Work request:
Begin your copy at the line that holds "brown pyramid: 2 -> 3" and carry it through the final line of the data, writing out each line exactly and omitting pictures.

[Coordinate-based change listings]
Segment Open

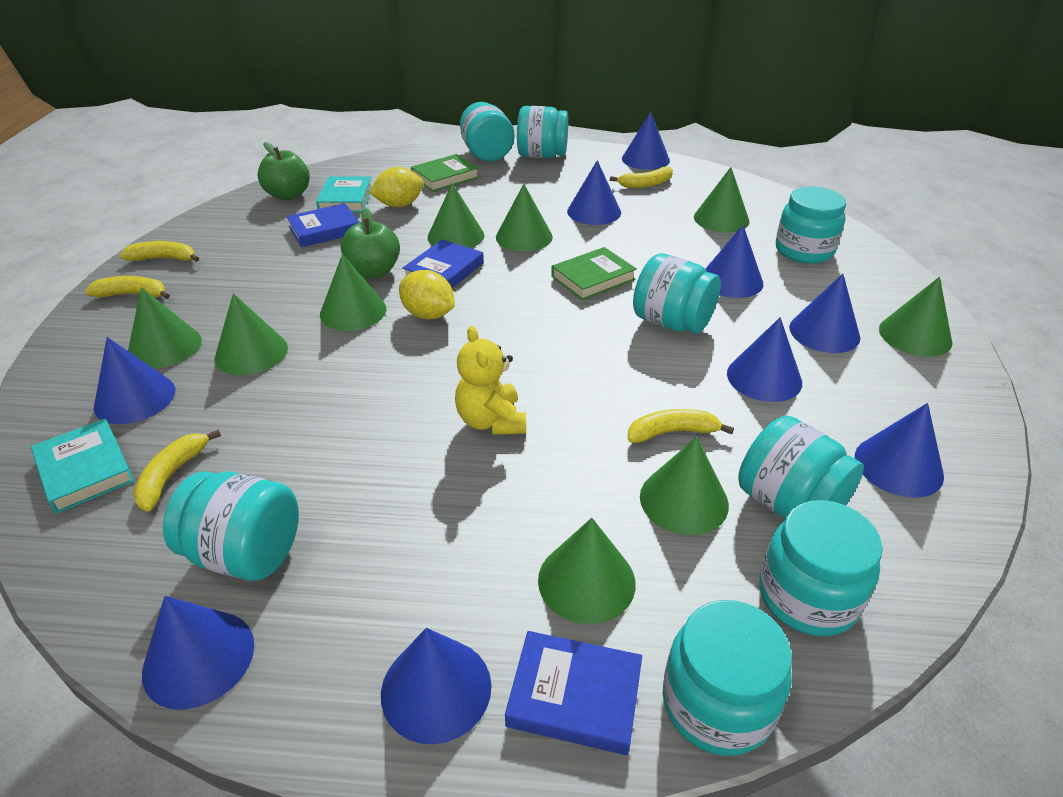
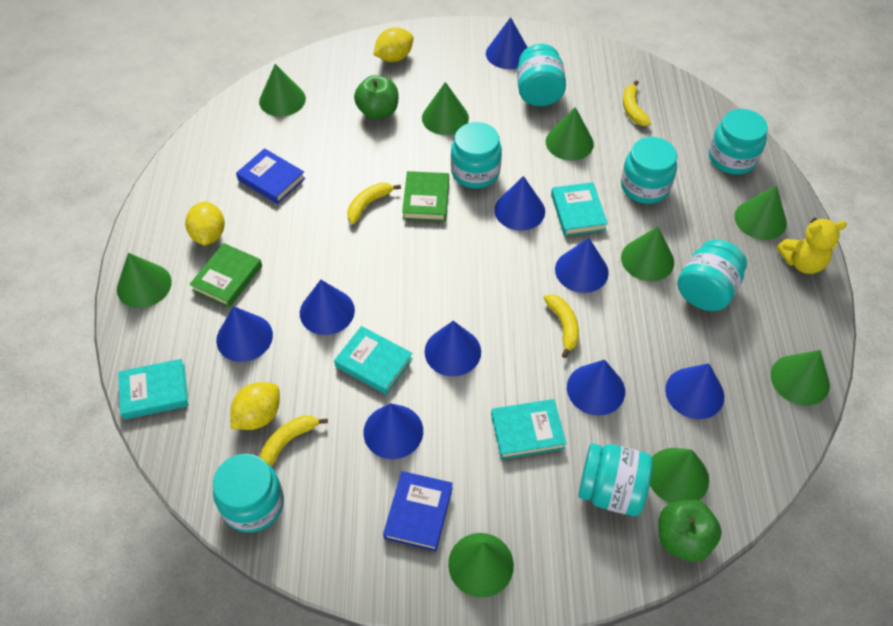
blue book: 3 -> 2
turquoise book: 2 -> 4
turquoise jar: 8 -> 7
yellow banana: 5 -> 4
yellow lemon: 2 -> 3

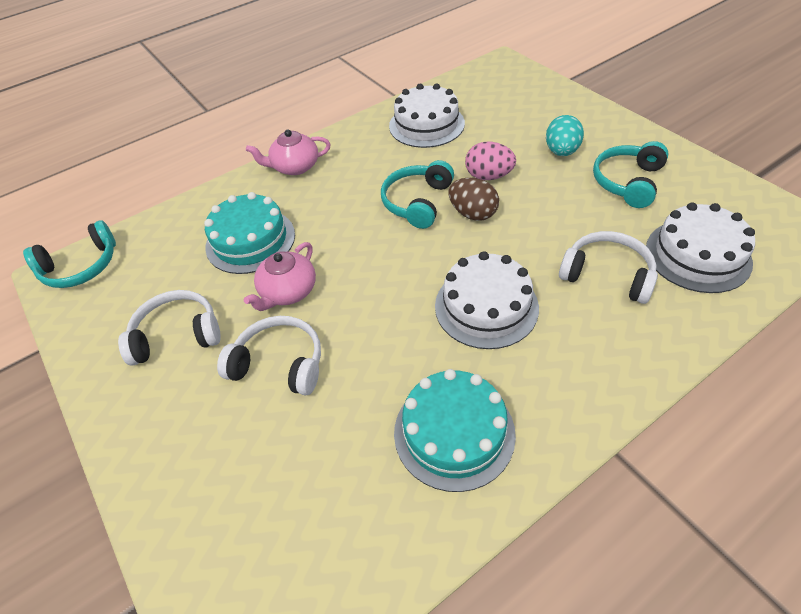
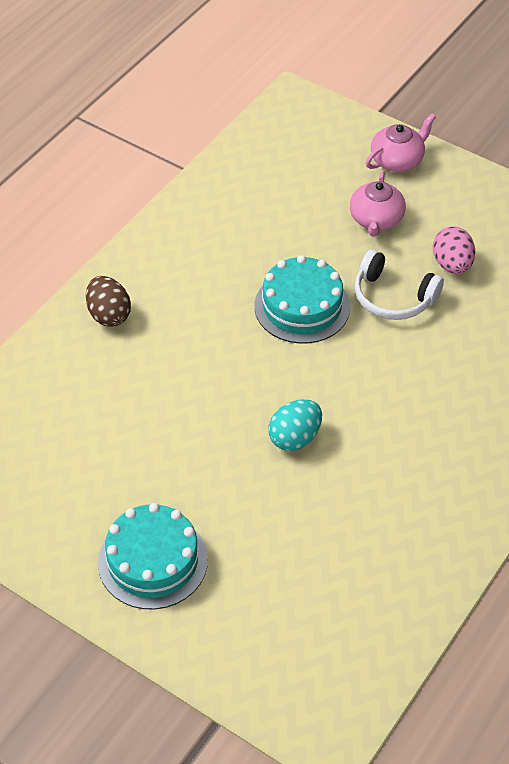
turquoise headphones: 3 -> 0
white cake: 3 -> 0
white headphones: 3 -> 1

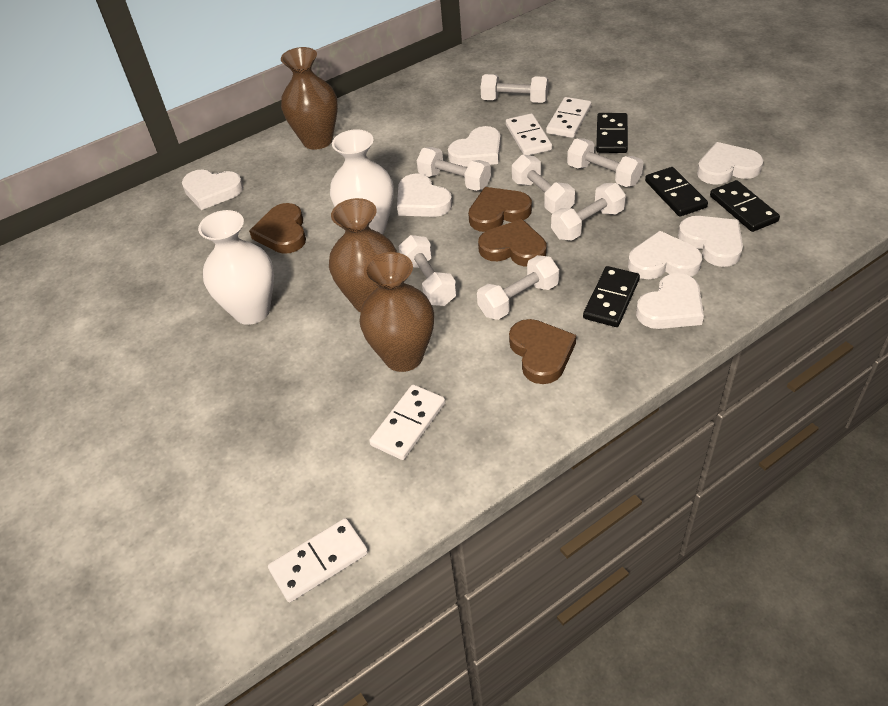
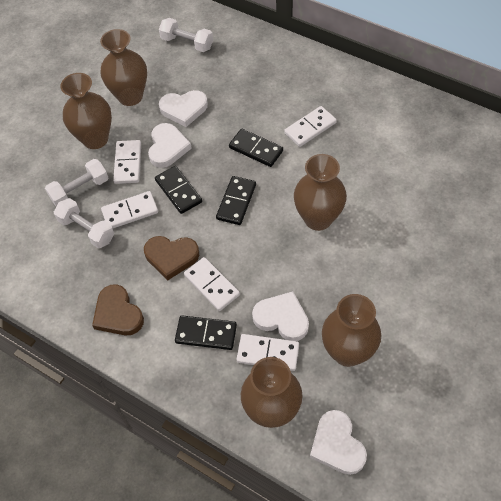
brown heart: 4 -> 2
brown vase: 3 -> 5
white domino: 4 -> 5
white dumbbell: 7 -> 3
white heart: 7 -> 4
white vase: 2 -> 0

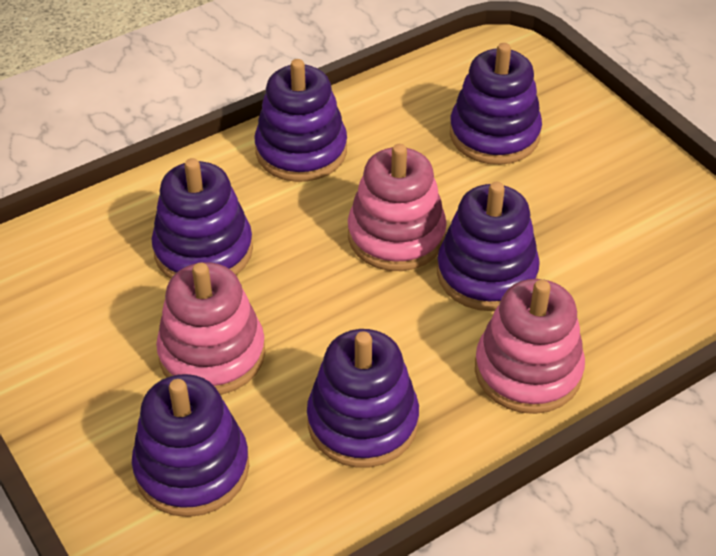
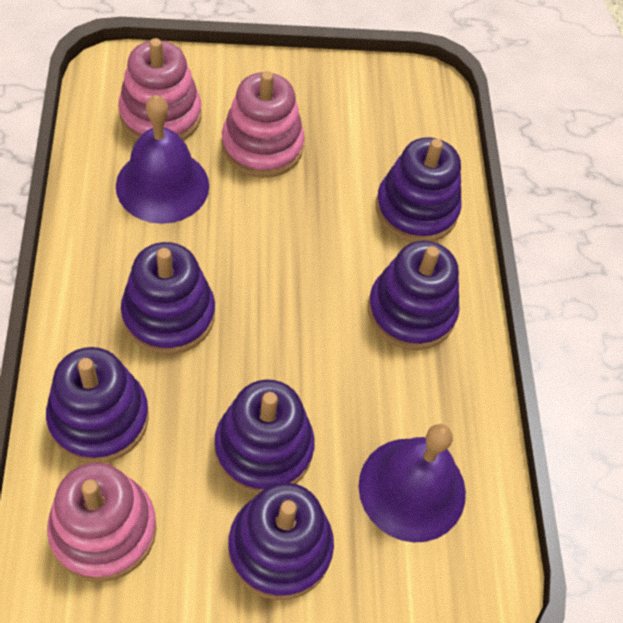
purple bell: 0 -> 2

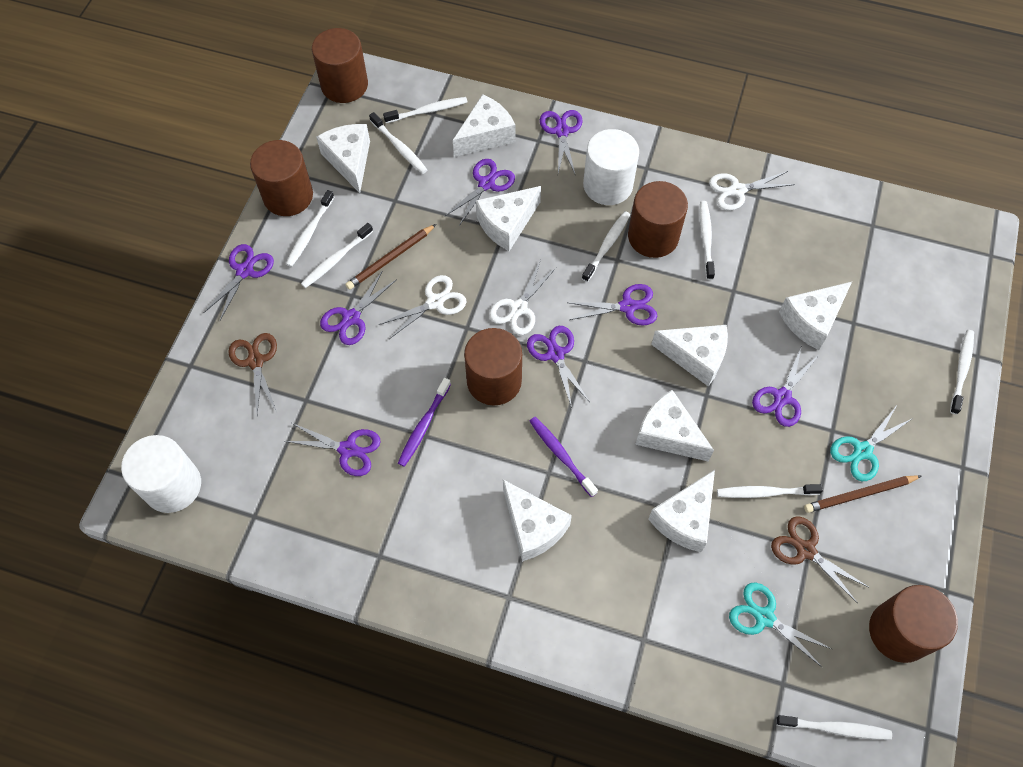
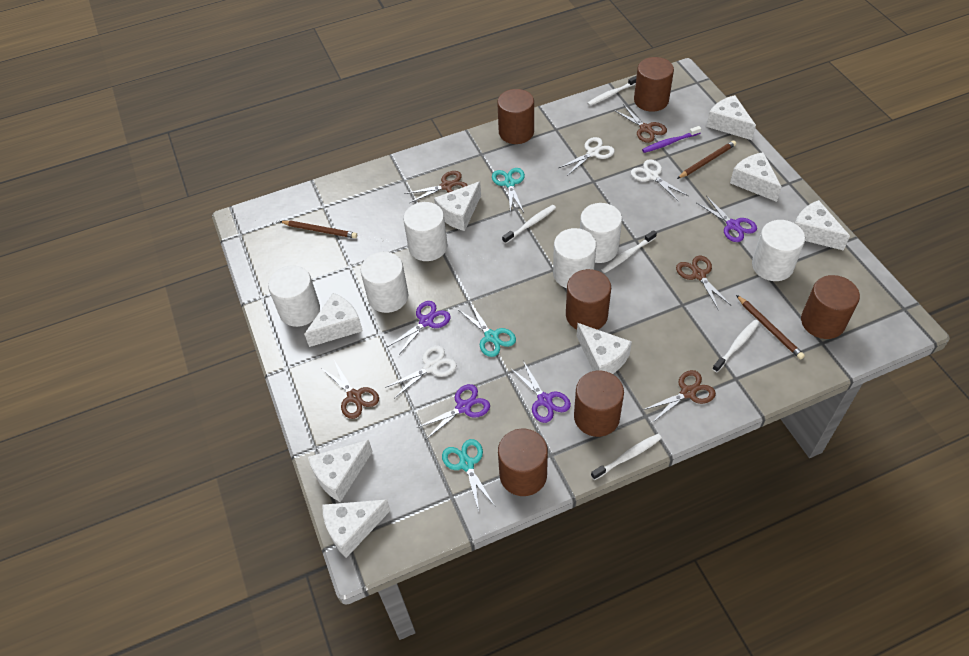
brown cylinder: 5 -> 6
brown pencil: 2 -> 3
brown scissors: 2 -> 5
purple scissors: 8 -> 4
purple toothbrush: 2 -> 1
turquoise scissors: 2 -> 3
white cylinder: 2 -> 6
white toothbrush: 9 -> 5

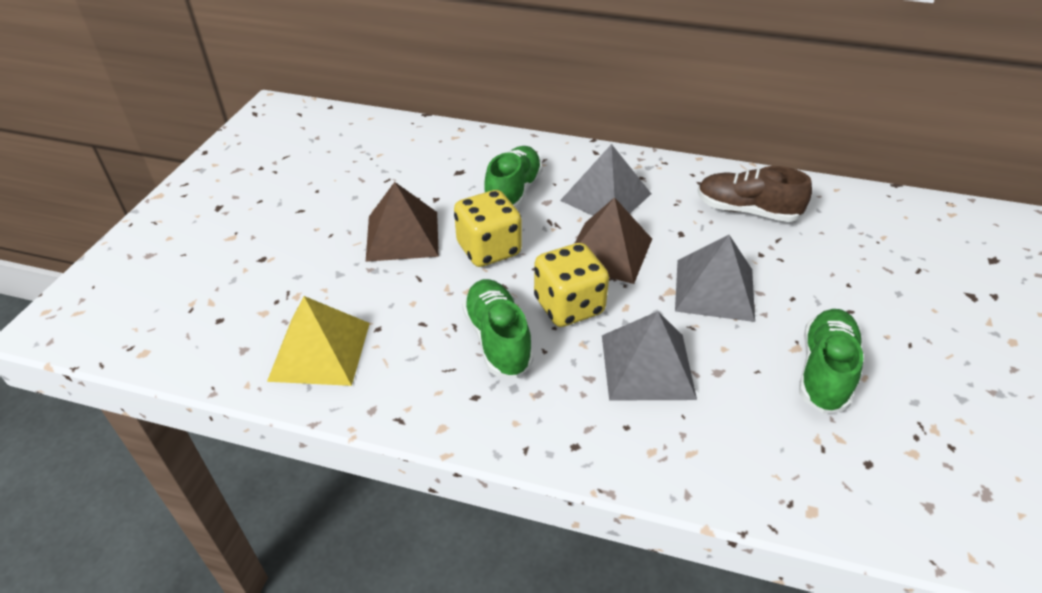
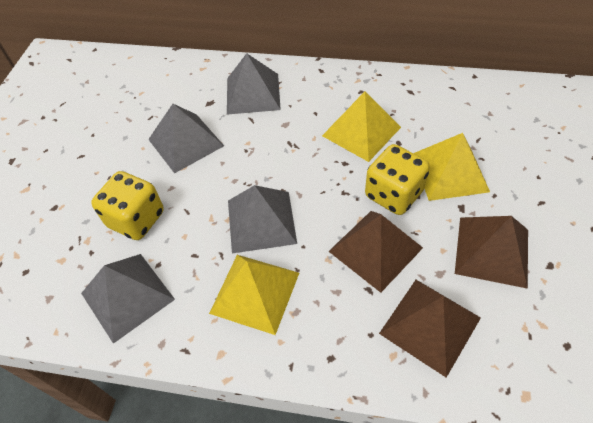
brown pyramid: 2 -> 3
brown shoe: 1 -> 0
green shoe: 3 -> 0
grey pyramid: 3 -> 4
yellow pyramid: 1 -> 3

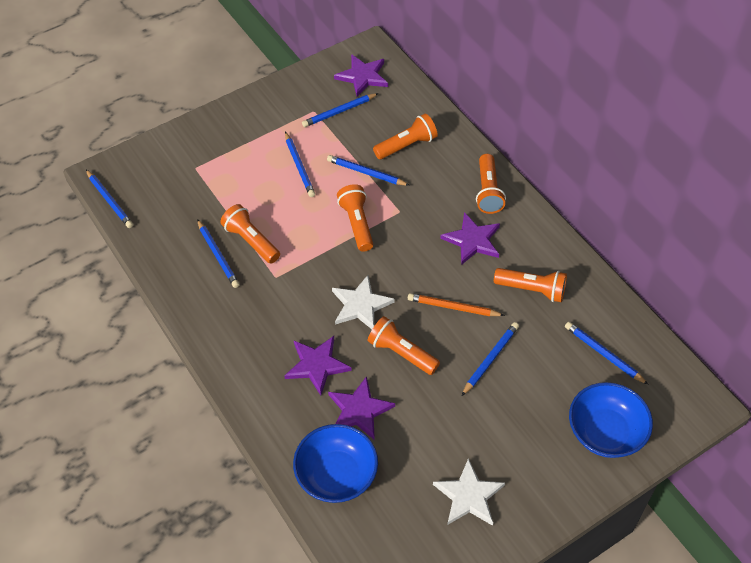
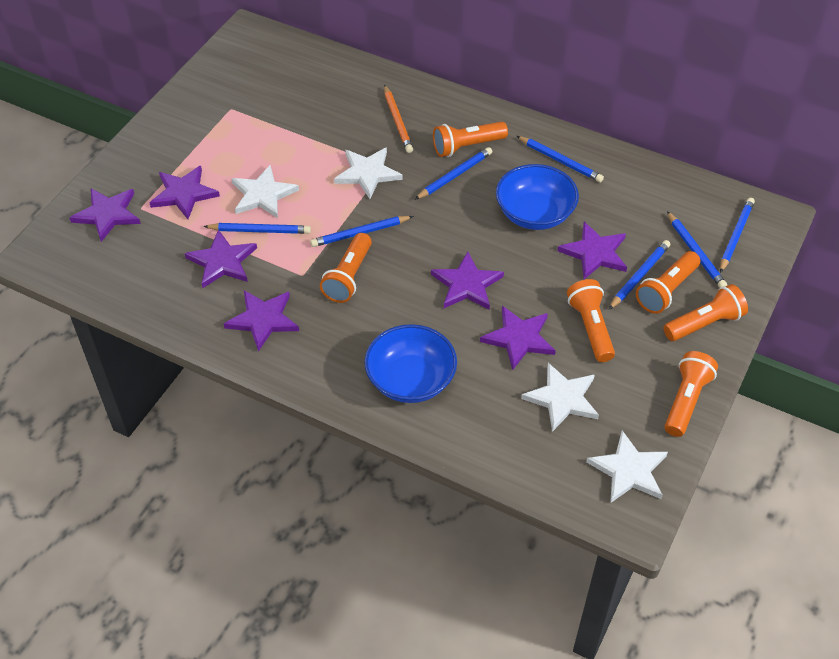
purple star: 4 -> 7
white star: 2 -> 4

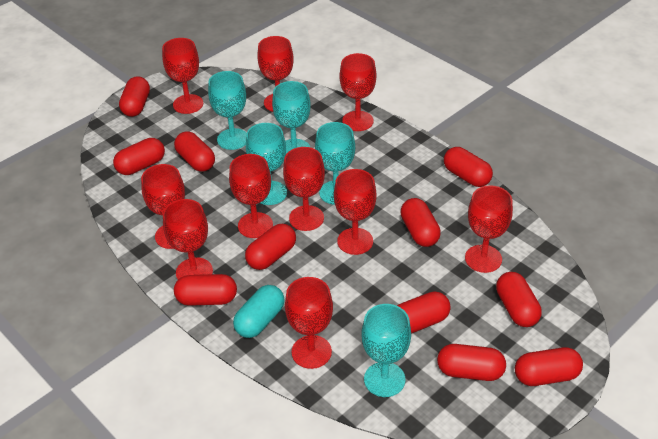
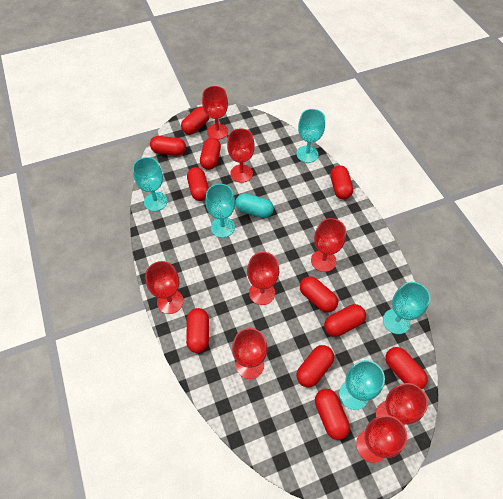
red goblet: 10 -> 8

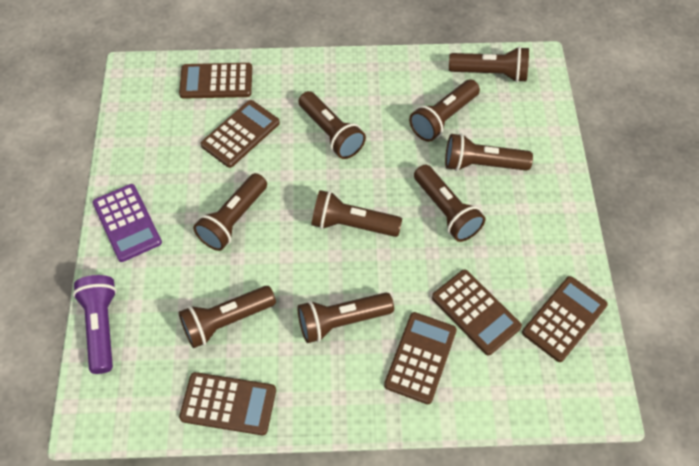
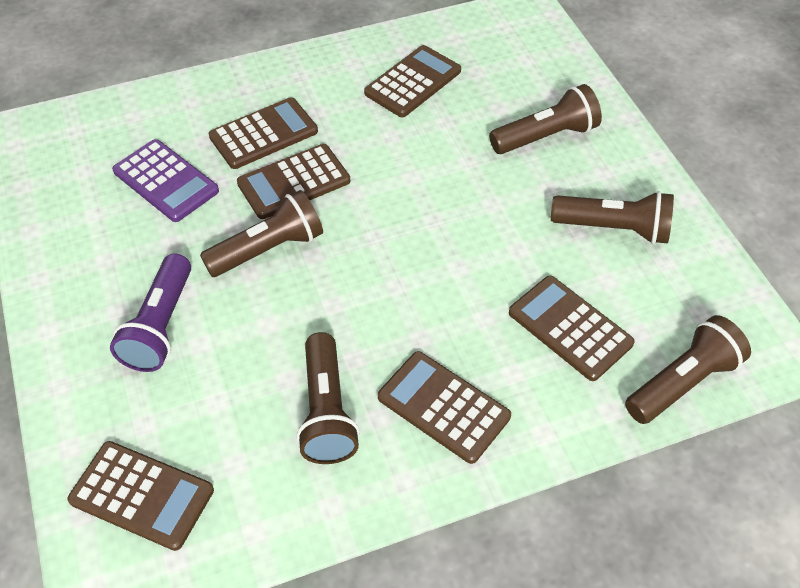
brown flashlight: 9 -> 5

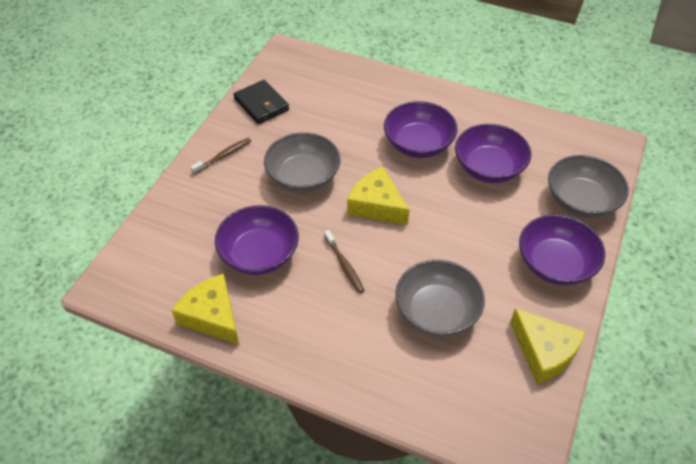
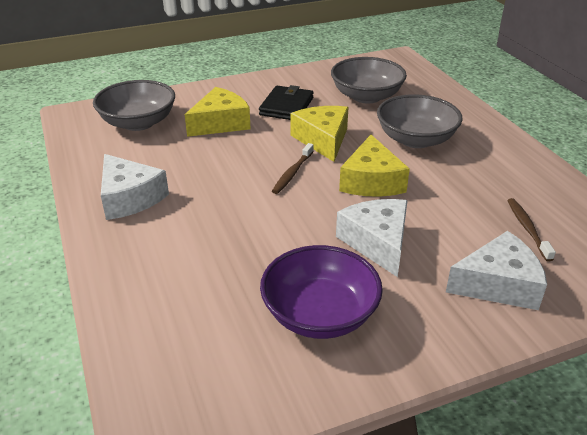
purple bowl: 4 -> 1
white cheese: 0 -> 3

Segment Closed

Answer to this problem:
brown pyramid: 2 -> 3
brown shoe: 1 -> 0
green shoe: 3 -> 0
grey pyramid: 3 -> 4
yellow pyramid: 1 -> 3

purple star: 4 -> 7
white star: 2 -> 4

red goblet: 10 -> 8

brown flashlight: 9 -> 5

purple bowl: 4 -> 1
white cheese: 0 -> 3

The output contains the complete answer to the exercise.